(Saved data entries)

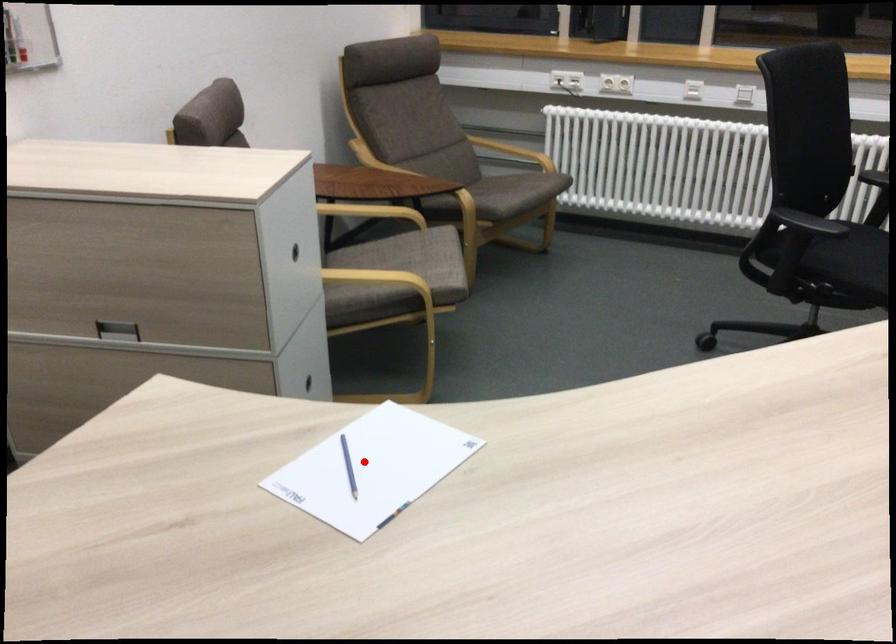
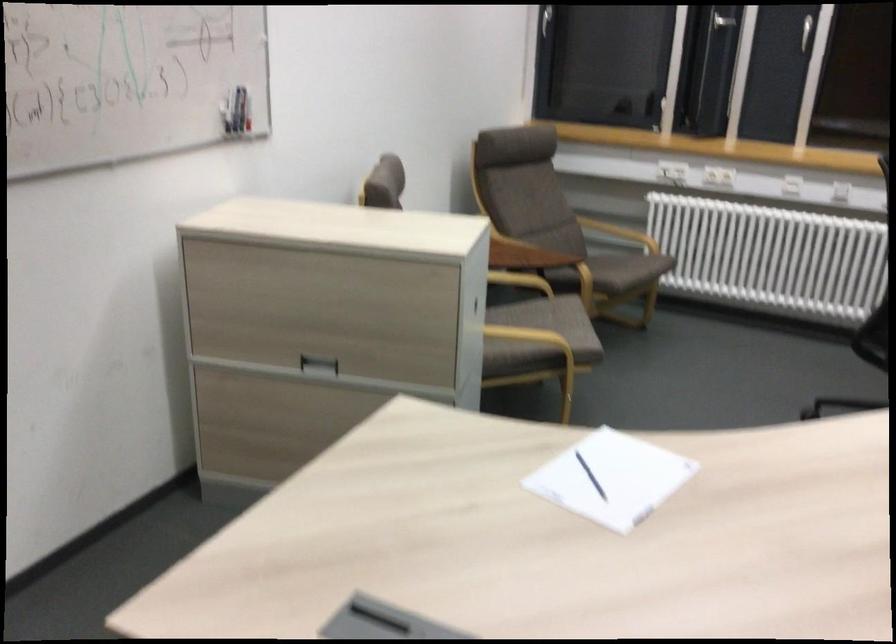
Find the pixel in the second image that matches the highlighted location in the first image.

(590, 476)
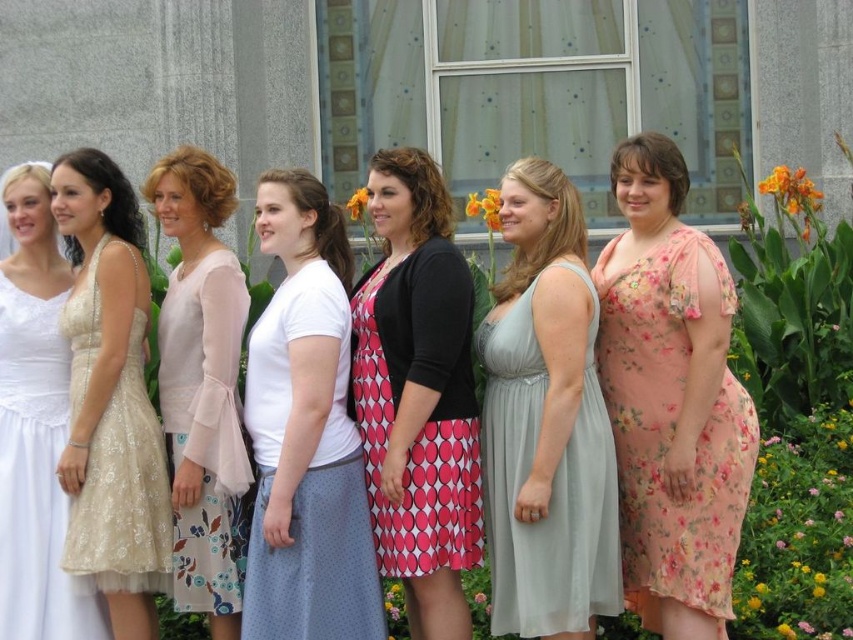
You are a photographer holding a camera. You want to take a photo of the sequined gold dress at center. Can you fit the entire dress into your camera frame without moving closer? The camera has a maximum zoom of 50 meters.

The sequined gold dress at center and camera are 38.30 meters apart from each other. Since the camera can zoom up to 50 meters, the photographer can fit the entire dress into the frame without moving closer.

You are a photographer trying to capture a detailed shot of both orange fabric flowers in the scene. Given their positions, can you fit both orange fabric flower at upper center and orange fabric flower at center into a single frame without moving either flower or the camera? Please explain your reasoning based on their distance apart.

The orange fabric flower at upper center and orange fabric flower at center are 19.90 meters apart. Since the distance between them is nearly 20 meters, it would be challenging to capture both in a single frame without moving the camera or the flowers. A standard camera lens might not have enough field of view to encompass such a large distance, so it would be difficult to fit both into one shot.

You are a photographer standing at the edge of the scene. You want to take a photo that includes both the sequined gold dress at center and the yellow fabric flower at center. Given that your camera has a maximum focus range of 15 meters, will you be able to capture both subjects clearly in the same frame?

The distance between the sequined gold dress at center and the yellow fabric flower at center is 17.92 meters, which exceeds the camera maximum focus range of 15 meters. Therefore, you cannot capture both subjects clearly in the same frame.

Work instruction: Repeat every line of the records above verbatim, but leave out the pictures.

Written response:
Find the pixel in the second image that matches the highlighted location in the first image.

(590, 476)
You are a photographer holding a camera. You want to take a photo of the sequined gold dress at center. Can you fit the entire dress into your camera frame without moving closer? The camera has a maximum zoom of 50 meters.

The sequined gold dress at center and camera are 38.30 meters apart from each other. Since the camera can zoom up to 50 meters, the photographer can fit the entire dress into the frame without moving closer.

You are a photographer trying to capture a detailed shot of both orange fabric flowers in the scene. Given their positions, can you fit both orange fabric flower at upper center and orange fabric flower at center into a single frame without moving either flower or the camera? Please explain your reasoning based on their distance apart.

The orange fabric flower at upper center and orange fabric flower at center are 19.90 meters apart. Since the distance between them is nearly 20 meters, it would be challenging to capture both in a single frame without moving the camera or the flowers. A standard camera lens might not have enough field of view to encompass such a large distance, so it would be difficult to fit both into one shot.

You are a photographer standing at the edge of the scene. You want to take a photo that includes both the sequined gold dress at center and the yellow fabric flower at center. Given that your camera has a maximum focus range of 15 meters, will you be able to capture both subjects clearly in the same frame?

The distance between the sequined gold dress at center and the yellow fabric flower at center is 17.92 meters, which exceeds the camera maximum focus range of 15 meters. Therefore, you cannot capture both subjects clearly in the same frame.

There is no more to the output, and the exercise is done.